[Start of Attachment]

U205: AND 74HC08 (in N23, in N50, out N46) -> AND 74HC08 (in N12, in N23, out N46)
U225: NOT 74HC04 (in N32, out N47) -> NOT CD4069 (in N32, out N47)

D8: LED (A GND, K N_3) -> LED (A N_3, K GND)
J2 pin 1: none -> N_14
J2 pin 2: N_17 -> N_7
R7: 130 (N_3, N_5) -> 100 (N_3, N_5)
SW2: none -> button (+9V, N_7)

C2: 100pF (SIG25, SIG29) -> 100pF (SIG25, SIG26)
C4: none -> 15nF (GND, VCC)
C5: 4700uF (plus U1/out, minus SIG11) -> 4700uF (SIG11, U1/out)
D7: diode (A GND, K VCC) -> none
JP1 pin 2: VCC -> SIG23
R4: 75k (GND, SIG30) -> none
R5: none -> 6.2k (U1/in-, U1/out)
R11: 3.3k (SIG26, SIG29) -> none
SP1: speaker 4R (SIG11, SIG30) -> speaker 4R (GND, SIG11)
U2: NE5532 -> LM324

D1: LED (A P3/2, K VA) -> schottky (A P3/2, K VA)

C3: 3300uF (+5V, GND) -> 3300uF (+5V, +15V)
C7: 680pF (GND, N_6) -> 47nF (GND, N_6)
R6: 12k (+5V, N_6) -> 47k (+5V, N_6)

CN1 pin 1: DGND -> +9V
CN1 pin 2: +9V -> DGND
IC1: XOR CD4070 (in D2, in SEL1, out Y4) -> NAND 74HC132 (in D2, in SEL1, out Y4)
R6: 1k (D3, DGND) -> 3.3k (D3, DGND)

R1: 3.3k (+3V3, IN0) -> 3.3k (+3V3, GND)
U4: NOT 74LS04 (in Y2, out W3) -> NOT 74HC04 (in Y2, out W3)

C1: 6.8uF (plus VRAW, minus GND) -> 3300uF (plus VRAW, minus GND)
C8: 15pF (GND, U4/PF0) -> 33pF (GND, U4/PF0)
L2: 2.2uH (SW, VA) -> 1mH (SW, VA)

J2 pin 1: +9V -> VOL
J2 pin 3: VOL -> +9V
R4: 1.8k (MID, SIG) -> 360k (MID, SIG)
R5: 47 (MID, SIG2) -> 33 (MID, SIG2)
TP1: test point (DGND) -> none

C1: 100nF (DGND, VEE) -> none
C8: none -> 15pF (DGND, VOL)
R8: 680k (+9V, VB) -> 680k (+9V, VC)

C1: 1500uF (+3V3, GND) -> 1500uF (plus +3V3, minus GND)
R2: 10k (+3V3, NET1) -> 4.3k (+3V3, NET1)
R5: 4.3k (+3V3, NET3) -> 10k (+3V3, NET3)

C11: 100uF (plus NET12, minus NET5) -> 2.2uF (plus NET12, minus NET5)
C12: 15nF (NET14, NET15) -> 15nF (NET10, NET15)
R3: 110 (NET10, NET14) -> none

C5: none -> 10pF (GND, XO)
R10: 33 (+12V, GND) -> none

[End of Attachment]

◆ **Exercise aim**
For the word "plus", count the lines of the records that contain it and give only the number.

◆ **Result for this task**
4